→ Records from a data collection
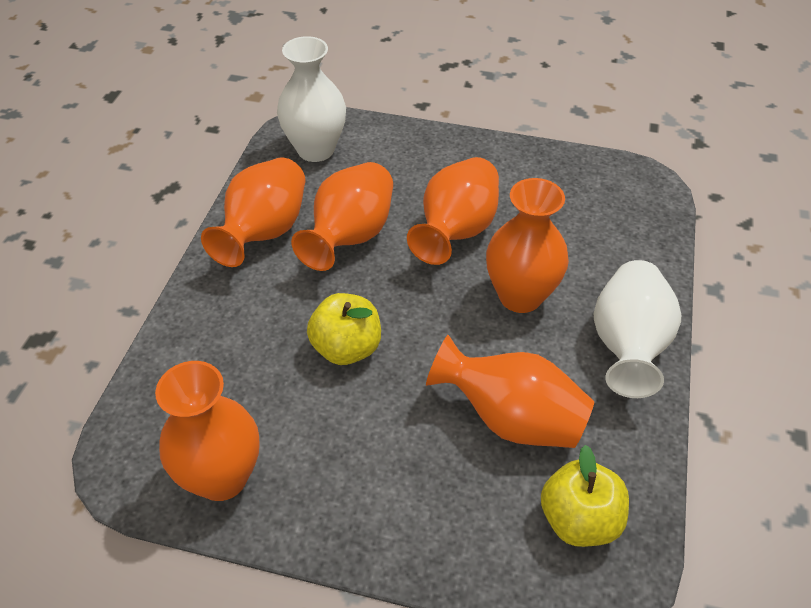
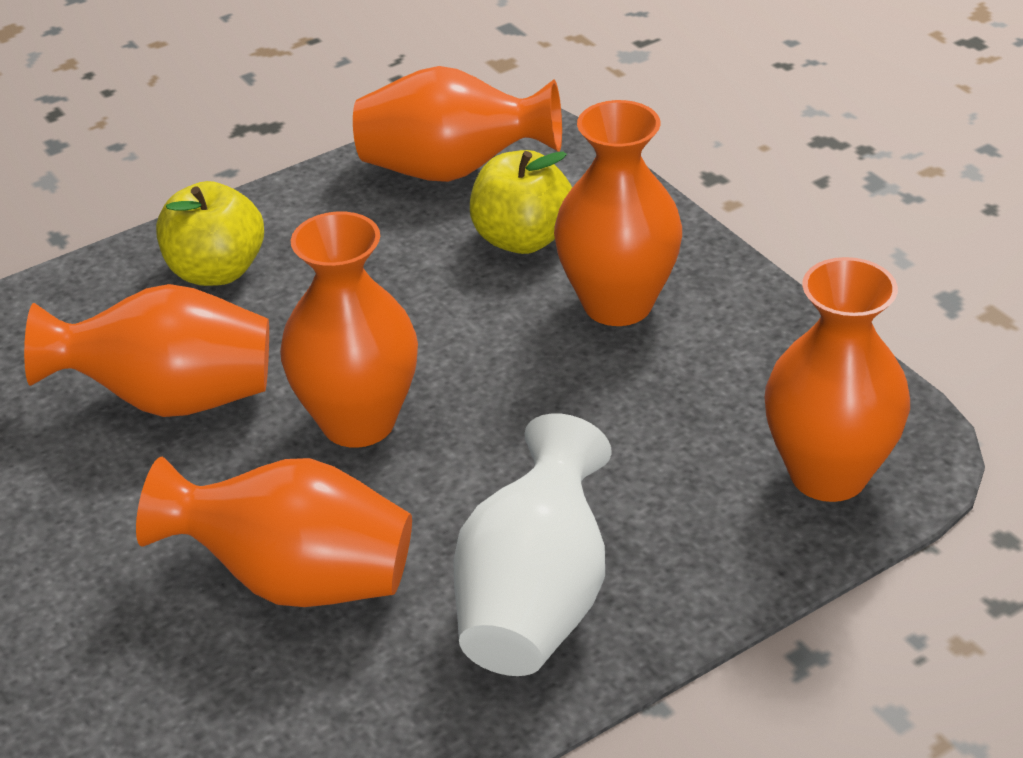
white vase: 2 -> 1

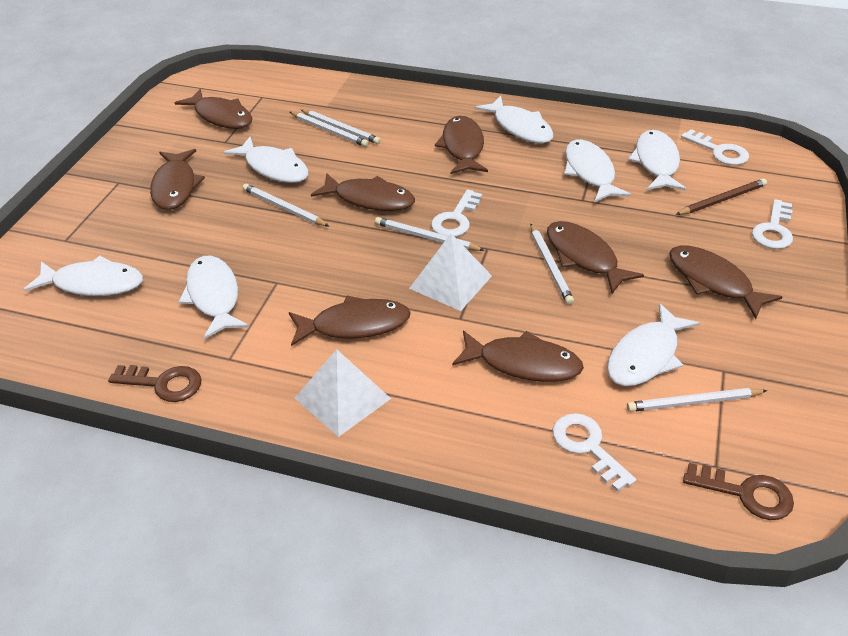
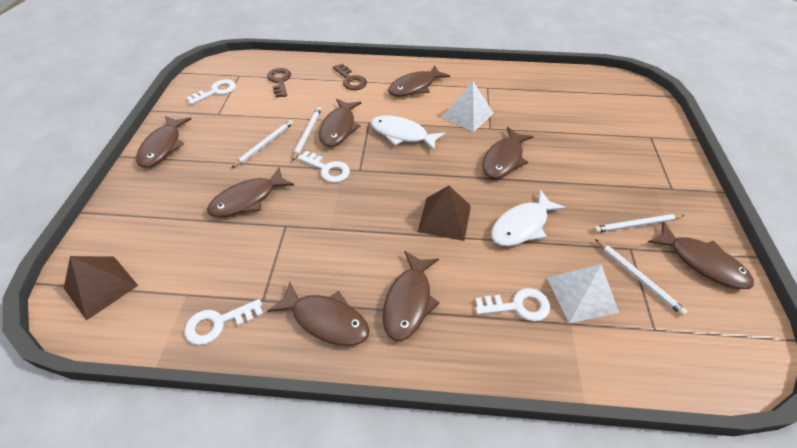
brown pencil: 1 -> 0
brown pyramid: 0 -> 2
white fish: 7 -> 2
white pencil: 6 -> 4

→ WORK TASK
Because only the text is wanted, copy each record above precisely and omit its pictures.

→ RESPONSE TO THIS TASK
white vase: 2 -> 1

brown pencil: 1 -> 0
brown pyramid: 0 -> 2
white fish: 7 -> 2
white pencil: 6 -> 4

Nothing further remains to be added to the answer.